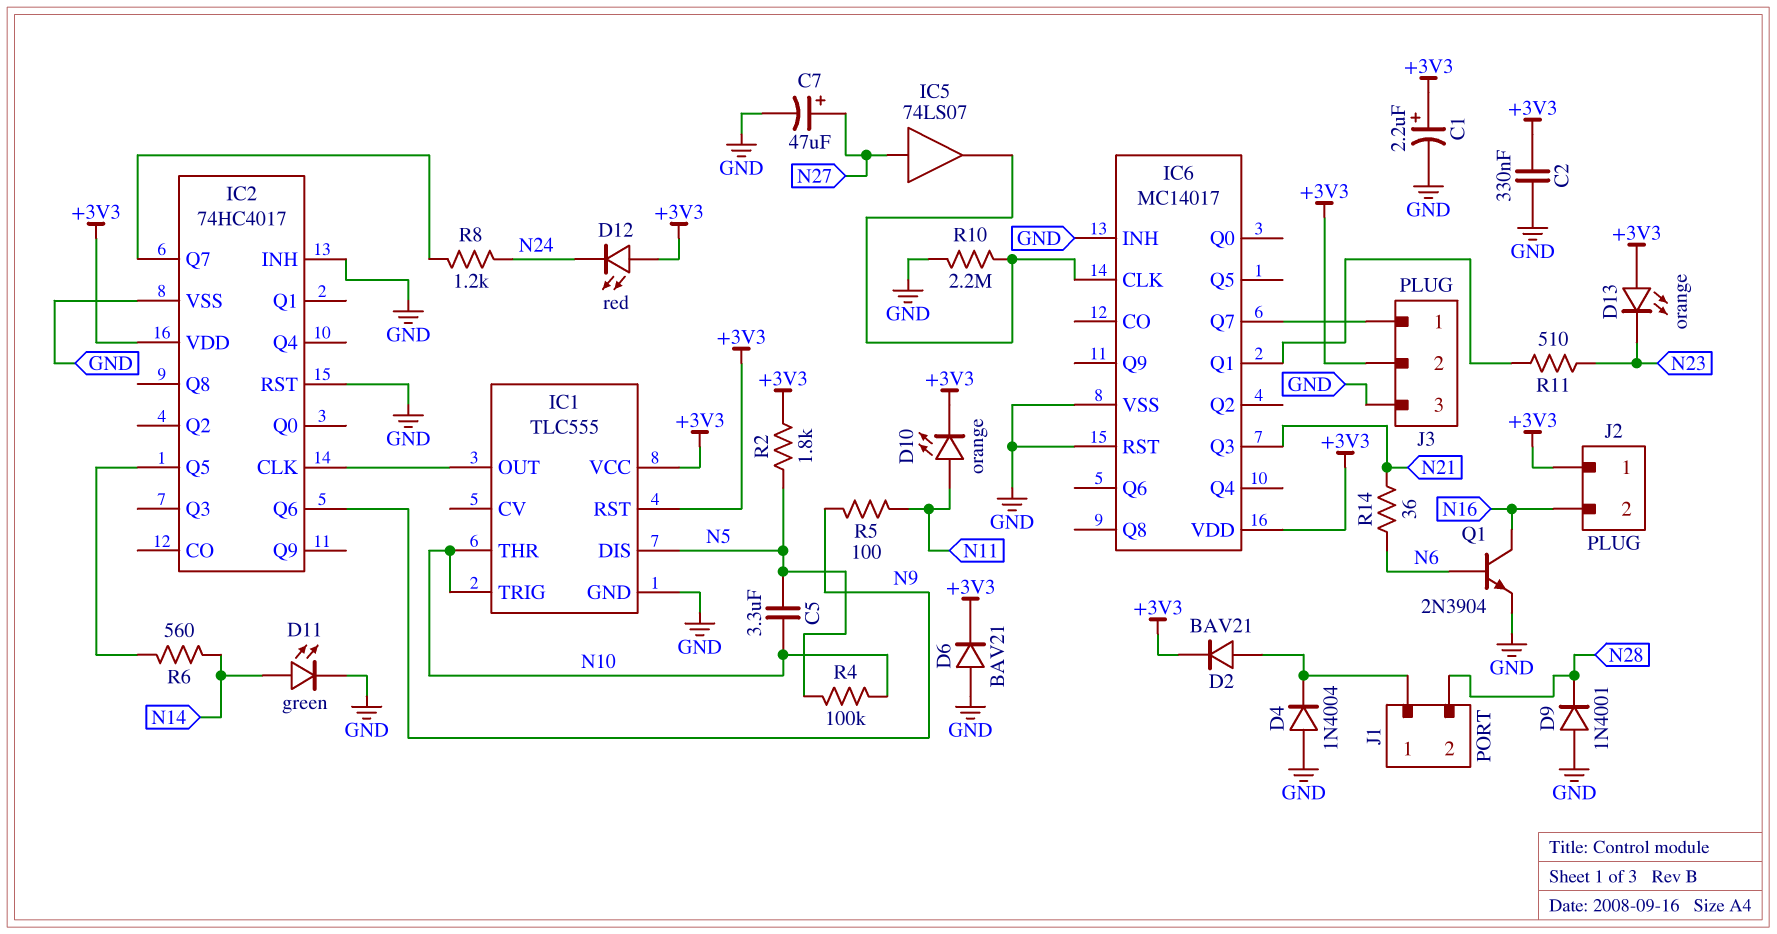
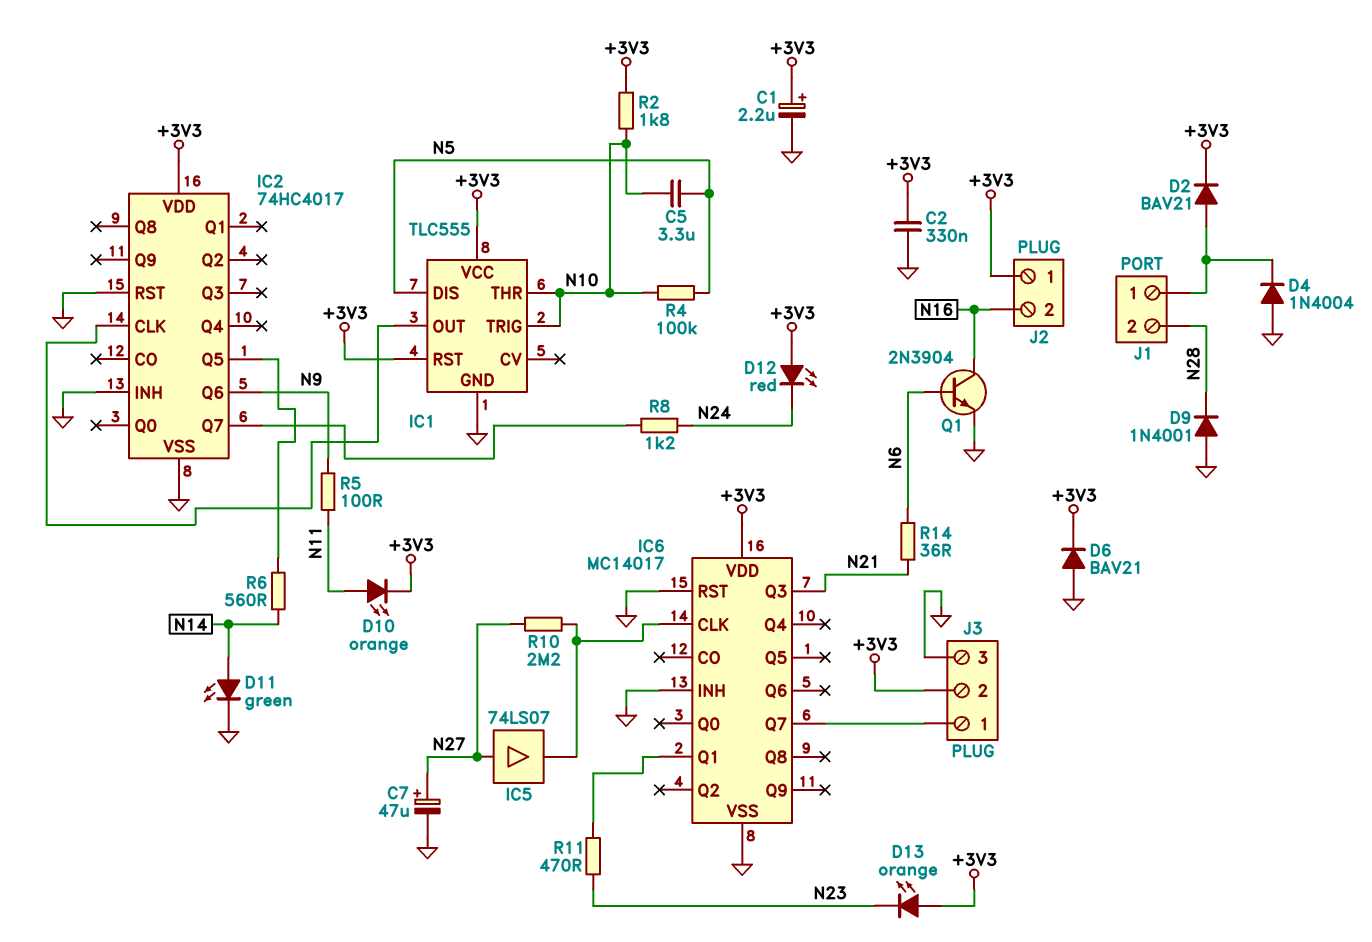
R2: 1.8k (+3V3, N5) -> 1.8k (+3V3, N10)
R10: 2.2M (GND, IC6/CLK) -> 2.2M (IC6/CLK, N27)
R11: 510 (IC6/Q1, N23) -> 470 (IC6/Q1, N23)

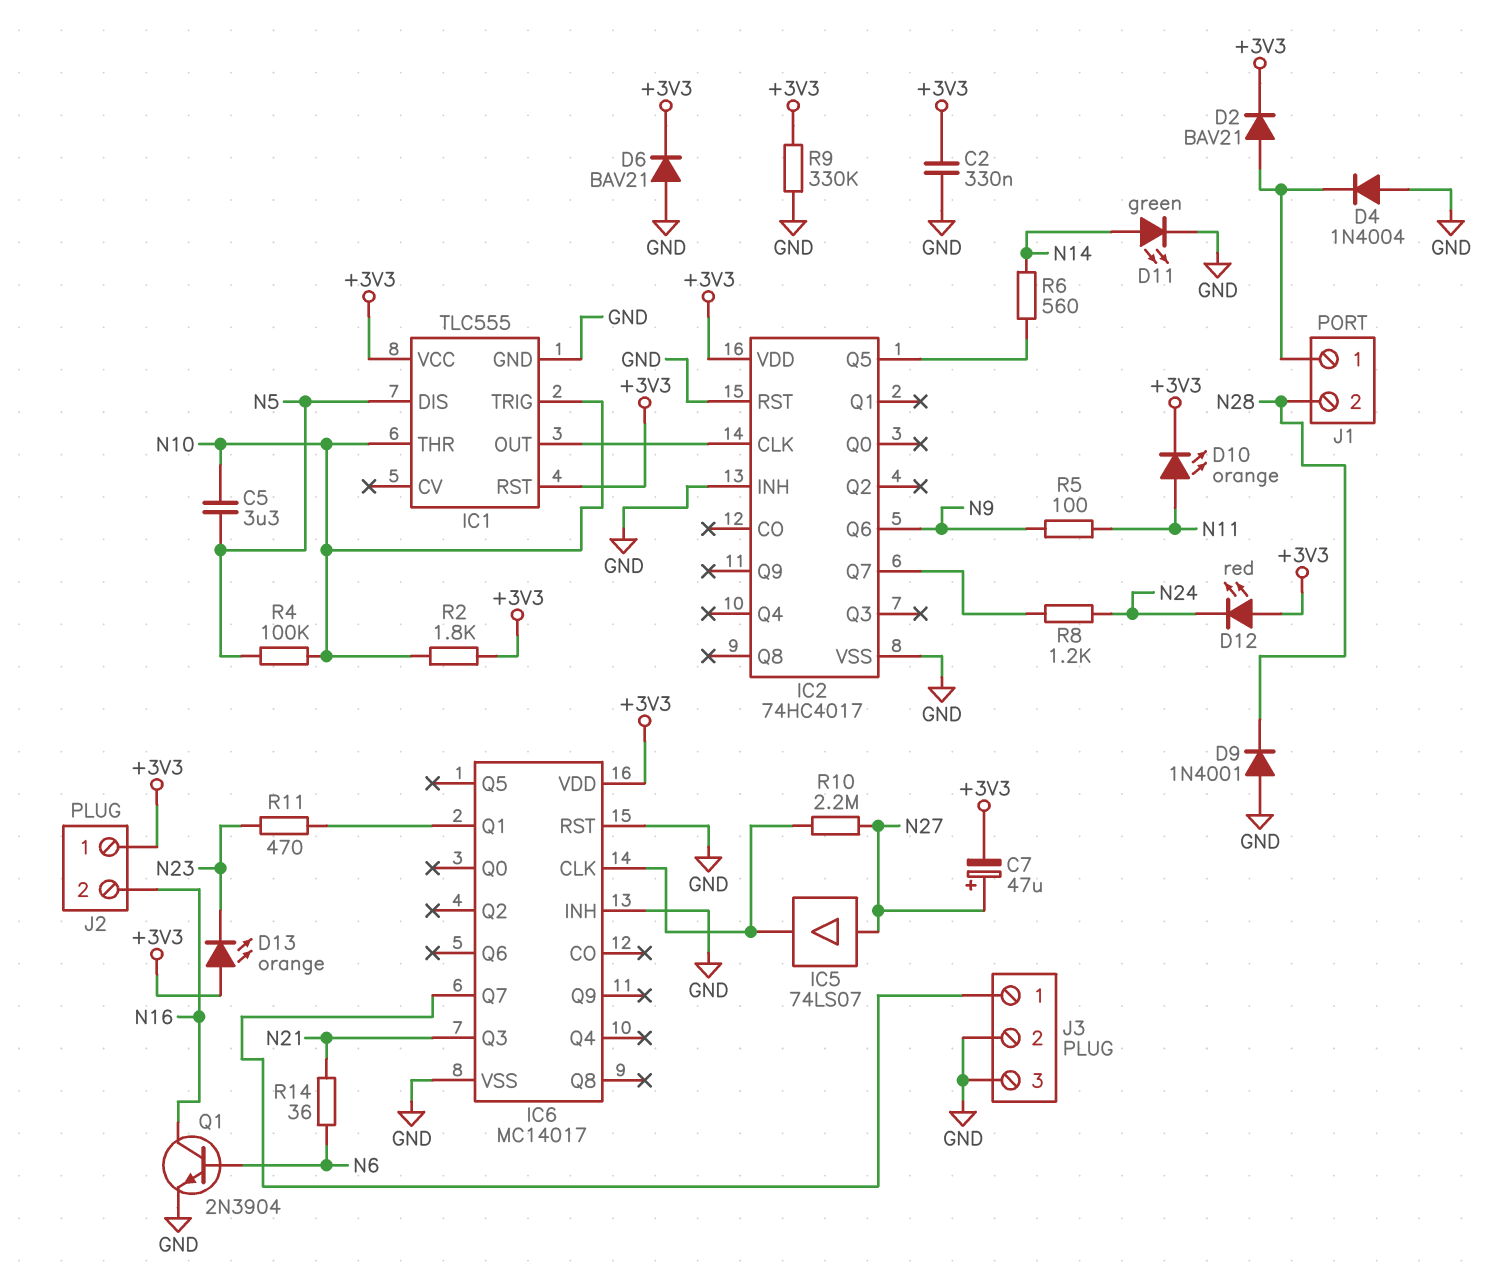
C1: 2.2uF (plus +3V3, minus GND) -> none
C7: 47uF (plus N27, minus GND) -> 47uF (plus N27, minus +3V3)
J3 pin 2: +3V3 -> GND
R9: none -> 330k (+3V3, GND)

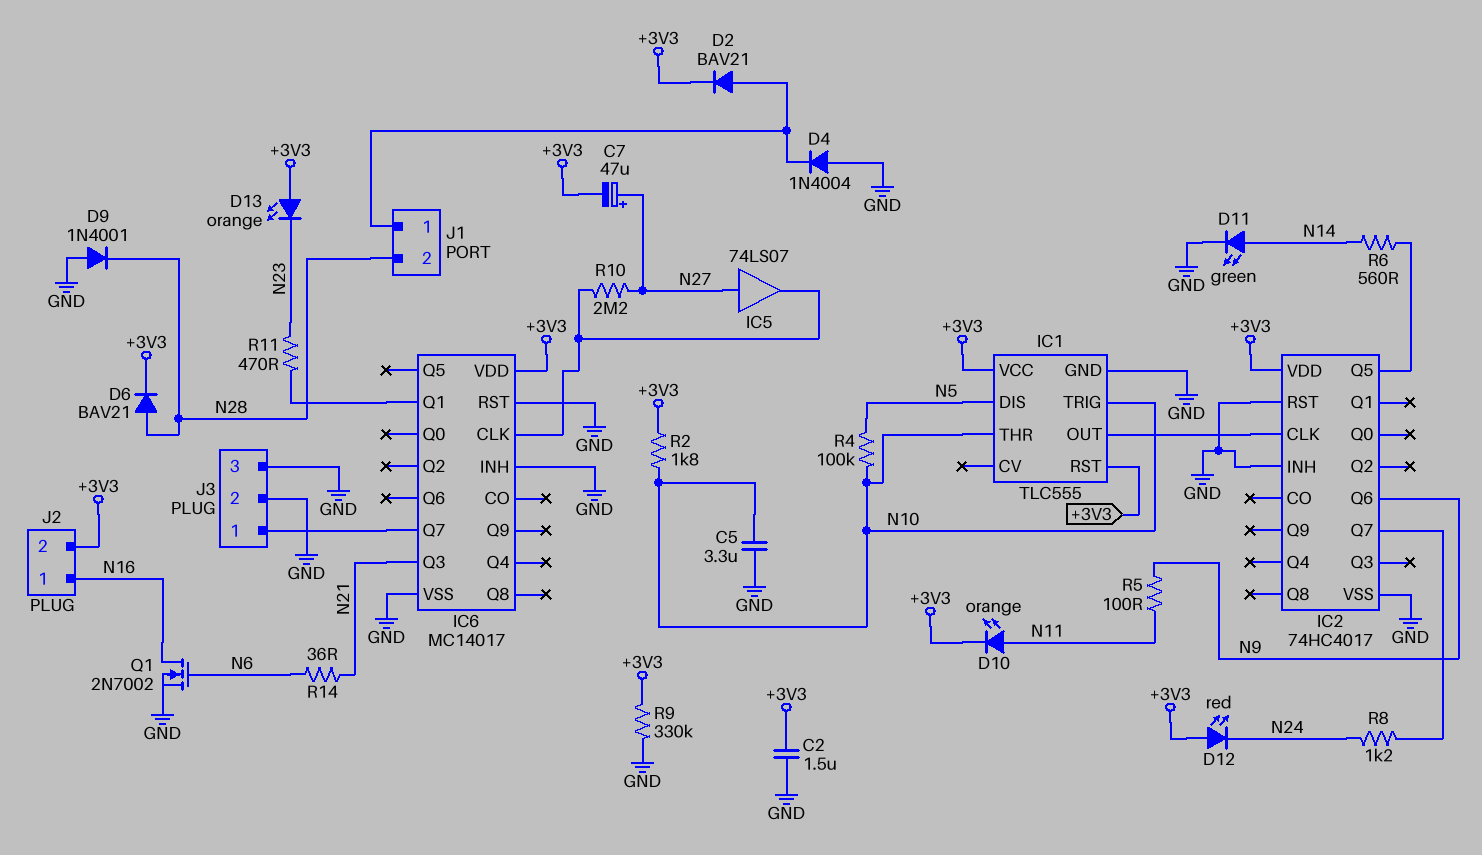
C2: 330nF (+3V3, GND) -> 1.5uF (+3V3, GND)
C5: 3.3uF (N5, N10) -> 3.3uF (GND, N10)
D6: diode BAV21 (A GND, K +3V3) -> diode BAV21 (A N28, K +3V3)
J2 pin 1: +3V3 -> N16
J2 pin 2: N16 -> +3V3
Q1: NPN 2N3904 (B N6, C N16, E GND) -> NMOS 2N7002 (G N6, D N16, S GND)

▶ **What the task asks**:
The answer must be every line from the records above that contains the word "plus", copied in full.

▶ **Answer below**:
C1: 2.2uF (plus +3V3, minus GND) -> none
C7: 47uF (plus N27, minus GND) -> 47uF (plus N27, minus +3V3)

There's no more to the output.